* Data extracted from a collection
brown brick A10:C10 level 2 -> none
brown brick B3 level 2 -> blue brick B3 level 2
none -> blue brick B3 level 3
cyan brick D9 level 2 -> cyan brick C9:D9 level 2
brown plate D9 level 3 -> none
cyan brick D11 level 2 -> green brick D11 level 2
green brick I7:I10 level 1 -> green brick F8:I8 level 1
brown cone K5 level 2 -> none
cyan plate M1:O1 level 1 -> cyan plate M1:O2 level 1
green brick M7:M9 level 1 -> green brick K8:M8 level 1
---
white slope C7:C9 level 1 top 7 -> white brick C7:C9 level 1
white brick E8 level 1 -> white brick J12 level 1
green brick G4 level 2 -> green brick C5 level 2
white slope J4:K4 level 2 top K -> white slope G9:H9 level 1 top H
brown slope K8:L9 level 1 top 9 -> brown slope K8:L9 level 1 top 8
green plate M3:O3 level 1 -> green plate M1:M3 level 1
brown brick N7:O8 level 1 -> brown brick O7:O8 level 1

* Exercise requirements
Give back precisely the lines above that start at the line containing "white slope C7:C9" and end at the line containing "brown brick N7:O8", inclusive. No other lines belong in the output.

* Exercise answer
white slope C7:C9 level 1 top 7 -> white brick C7:C9 level 1
white brick E8 level 1 -> white brick J12 level 1
green brick G4 level 2 -> green brick C5 level 2
white slope J4:K4 level 2 top K -> white slope G9:H9 level 1 top H
brown slope K8:L9 level 1 top 9 -> brown slope K8:L9 level 1 top 8
green plate M3:O3 level 1 -> green plate M1:M3 level 1
brown brick N7:O8 level 1 -> brown brick O7:O8 level 1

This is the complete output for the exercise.